In your copy, include every line of the records exactly and no picture at all.

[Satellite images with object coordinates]
++++++++

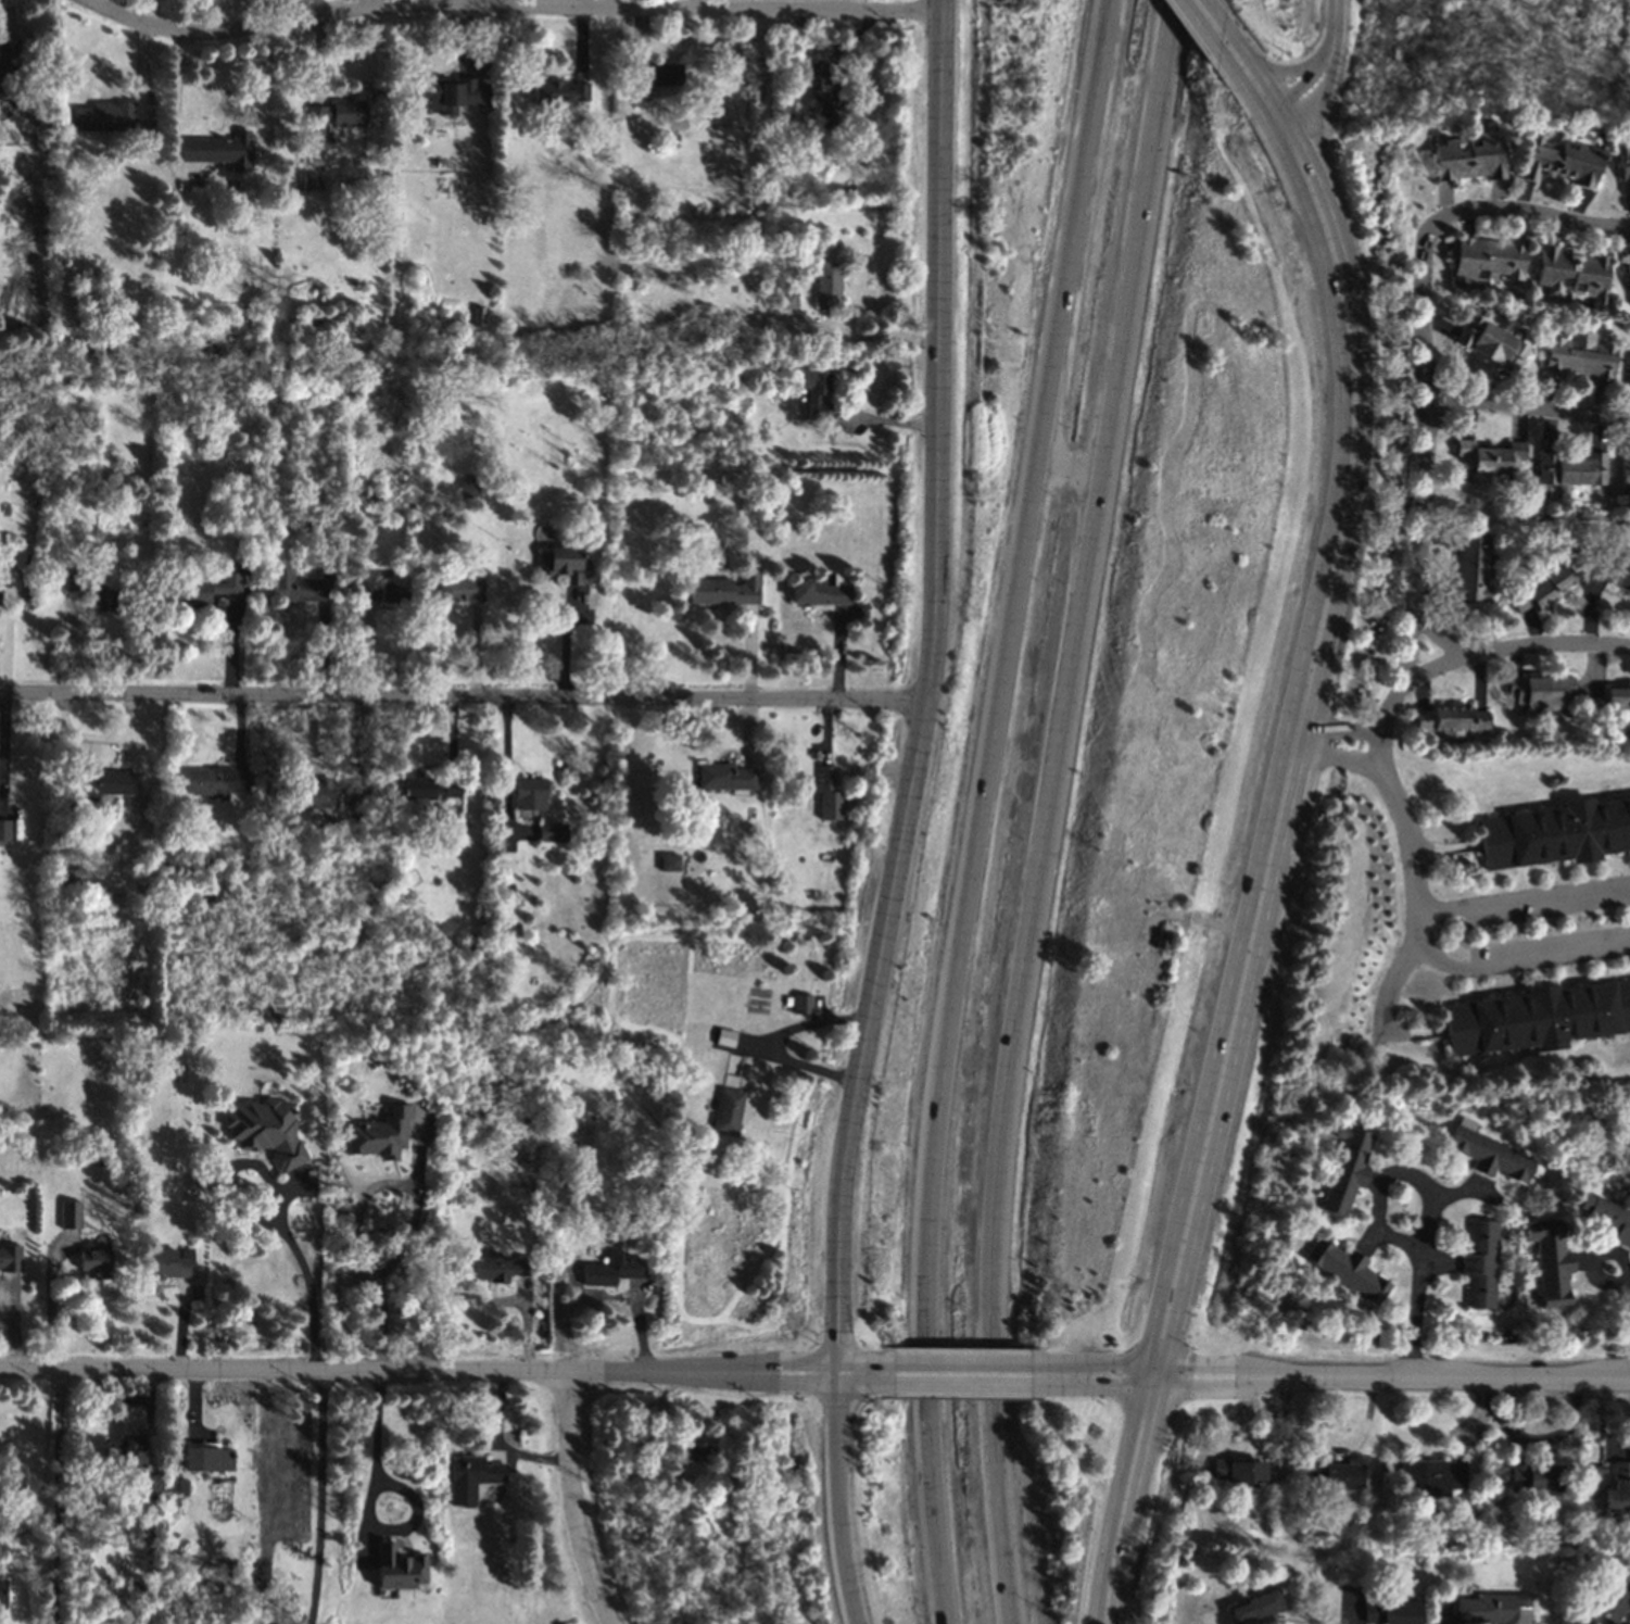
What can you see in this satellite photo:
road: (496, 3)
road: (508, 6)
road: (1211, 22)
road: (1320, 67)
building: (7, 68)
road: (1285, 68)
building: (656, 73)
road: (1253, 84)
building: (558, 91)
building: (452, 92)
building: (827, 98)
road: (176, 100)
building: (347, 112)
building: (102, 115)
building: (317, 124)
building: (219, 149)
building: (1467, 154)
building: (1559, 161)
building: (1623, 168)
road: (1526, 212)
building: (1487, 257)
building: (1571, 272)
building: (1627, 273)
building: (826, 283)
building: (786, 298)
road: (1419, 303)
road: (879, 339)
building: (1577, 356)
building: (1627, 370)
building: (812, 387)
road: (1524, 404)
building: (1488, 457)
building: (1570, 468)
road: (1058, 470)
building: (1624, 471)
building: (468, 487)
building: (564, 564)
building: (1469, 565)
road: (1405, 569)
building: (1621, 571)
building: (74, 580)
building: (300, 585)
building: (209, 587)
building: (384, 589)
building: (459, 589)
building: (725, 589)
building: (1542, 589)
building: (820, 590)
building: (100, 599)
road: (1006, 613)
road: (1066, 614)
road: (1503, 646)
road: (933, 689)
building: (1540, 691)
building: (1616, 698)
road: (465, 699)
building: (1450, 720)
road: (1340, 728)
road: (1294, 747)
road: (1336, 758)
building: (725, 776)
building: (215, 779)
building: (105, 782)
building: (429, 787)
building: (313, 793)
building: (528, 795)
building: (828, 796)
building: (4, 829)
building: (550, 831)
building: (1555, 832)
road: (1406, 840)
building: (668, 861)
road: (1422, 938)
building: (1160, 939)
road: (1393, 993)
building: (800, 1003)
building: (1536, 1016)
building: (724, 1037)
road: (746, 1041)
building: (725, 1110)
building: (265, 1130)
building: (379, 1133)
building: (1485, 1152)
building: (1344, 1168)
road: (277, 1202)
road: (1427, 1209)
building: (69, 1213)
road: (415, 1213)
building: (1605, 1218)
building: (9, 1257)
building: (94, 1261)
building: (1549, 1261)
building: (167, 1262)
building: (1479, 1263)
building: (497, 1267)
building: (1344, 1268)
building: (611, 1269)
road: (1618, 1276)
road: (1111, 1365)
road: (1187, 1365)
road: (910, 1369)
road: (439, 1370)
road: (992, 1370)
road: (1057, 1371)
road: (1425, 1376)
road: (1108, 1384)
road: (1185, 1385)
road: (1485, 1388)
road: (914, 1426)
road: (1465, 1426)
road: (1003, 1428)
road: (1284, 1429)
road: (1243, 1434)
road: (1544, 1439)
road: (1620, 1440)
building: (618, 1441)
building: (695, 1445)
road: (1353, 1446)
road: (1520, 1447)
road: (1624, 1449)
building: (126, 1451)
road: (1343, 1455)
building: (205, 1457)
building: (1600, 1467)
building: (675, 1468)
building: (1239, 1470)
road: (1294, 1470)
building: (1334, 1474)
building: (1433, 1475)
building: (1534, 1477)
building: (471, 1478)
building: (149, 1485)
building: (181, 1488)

++++++++

> **Reply**
What can you see in this satellite photo:
road: (496, 3)
road: (508, 6)
road: (1211, 22)
road: (1320, 67)
building: (7, 68)
road: (1285, 68)
building: (656, 73)
road: (1253, 84)
building: (558, 91)
building: (452, 92)
building: (827, 98)
road: (176, 100)
building: (347, 112)
building: (102, 115)
building: (317, 124)
building: (219, 149)
building: (1467, 154)
building: (1559, 161)
building: (1623, 168)
road: (1526, 212)
building: (1487, 257)
building: (1571, 272)
building: (1627, 273)
building: (826, 283)
building: (786, 298)
road: (1419, 303)
road: (879, 339)
building: (1577, 356)
building: (1627, 370)
building: (812, 387)
road: (1524, 404)
building: (1488, 457)
building: (1570, 468)
road: (1058, 470)
building: (1624, 471)
building: (468, 487)
building: (564, 564)
building: (1469, 565)
road: (1405, 569)
building: (1621, 571)
building: (74, 580)
building: (300, 585)
building: (209, 587)
building: (384, 589)
building: (459, 589)
building: (725, 589)
building: (1542, 589)
building: (820, 590)
building: (100, 599)
road: (1006, 613)
road: (1066, 614)
road: (1503, 646)
road: (933, 689)
building: (1540, 691)
building: (1616, 698)
road: (465, 699)
building: (1450, 720)
road: (1340, 728)
road: (1294, 747)
road: (1336, 758)
building: (725, 776)
building: (215, 779)
building: (105, 782)
building: (429, 787)
building: (313, 793)
building: (528, 795)
building: (828, 796)
building: (4, 829)
building: (550, 831)
building: (1555, 832)
road: (1406, 840)
building: (668, 861)
road: (1422, 938)
building: (1160, 939)
road: (1393, 993)
building: (800, 1003)
building: (1536, 1016)
building: (724, 1037)
road: (746, 1041)
building: (725, 1110)
building: (265, 1130)
building: (379, 1133)
building: (1485, 1152)
building: (1344, 1168)
road: (277, 1202)
road: (1427, 1209)
building: (69, 1213)
road: (415, 1213)
building: (1605, 1218)
building: (9, 1257)
building: (94, 1261)
building: (1549, 1261)
building: (167, 1262)
building: (1479, 1263)
building: (497, 1267)
building: (1344, 1268)
building: (611, 1269)
road: (1618, 1276)
road: (1111, 1365)
road: (1187, 1365)
road: (910, 1369)
road: (439, 1370)
road: (992, 1370)
road: (1057, 1371)
road: (1425, 1376)
road: (1108, 1384)
road: (1185, 1385)
road: (1485, 1388)
road: (914, 1426)
road: (1465, 1426)
road: (1003, 1428)
road: (1284, 1429)
road: (1243, 1434)
road: (1544, 1439)
road: (1620, 1440)
building: (618, 1441)
building: (695, 1445)
road: (1353, 1446)
road: (1520, 1447)
road: (1624, 1449)
building: (126, 1451)
road: (1343, 1455)
building: (205, 1457)
building: (1600, 1467)
building: (675, 1468)
building: (1239, 1470)
road: (1294, 1470)
building: (1334, 1474)
building: (1433, 1475)
building: (1534, 1477)
building: (471, 1478)
building: (149, 1485)
building: (181, 1488)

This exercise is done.